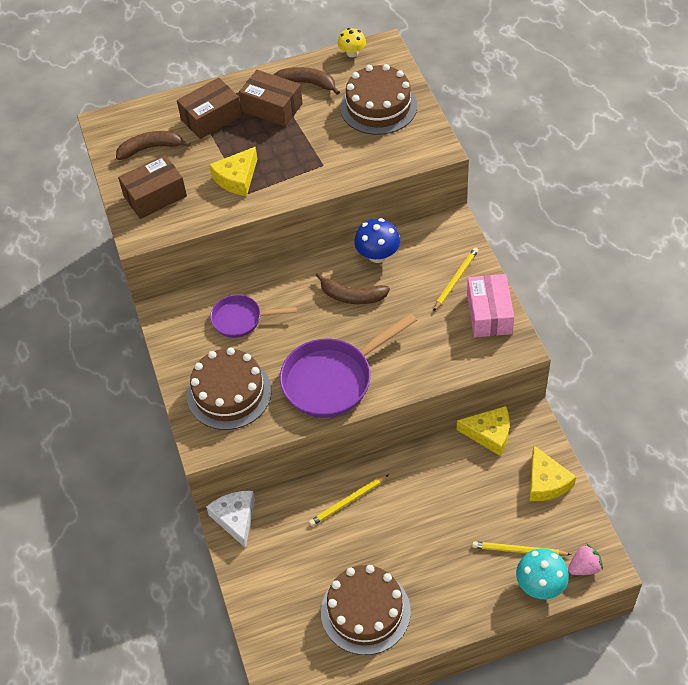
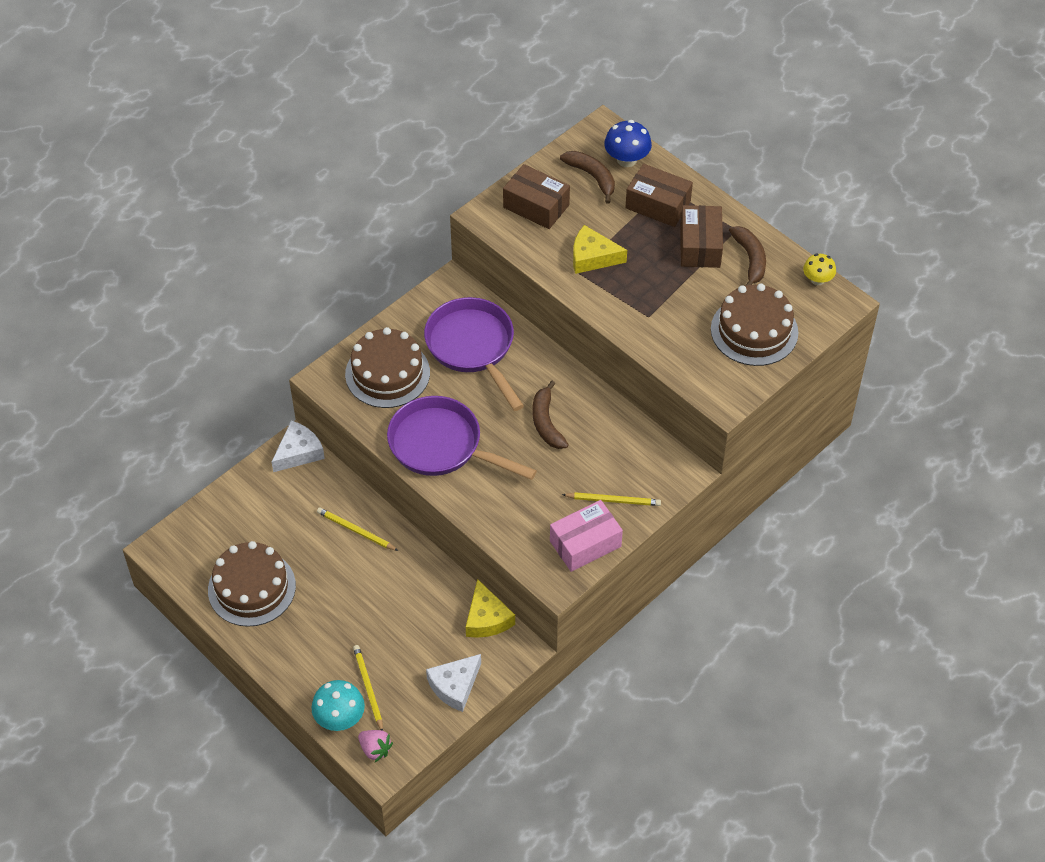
camera: 60 degrees right, 0 degrees up
(241, 319) = (473, 348): purple pan -> purple pan, size x1.72
(377, 255) = (608, 424): blue mushroom -> blue mushroom (626, 159)
(546, 482) = (455, 686): yellow cheese -> white cheese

▶ [TASK TO COMPLETE]: Could you set down the data exactly as given, minus its pictures?

▶ [EXERCISE SOLUTION]:
camera: 60 degrees right, 0 degrees up
(241, 319) = (473, 348): purple pan -> purple pan, size x1.72
(377, 255) = (608, 424): blue mushroom -> blue mushroom (626, 159)
(546, 482) = (455, 686): yellow cheese -> white cheese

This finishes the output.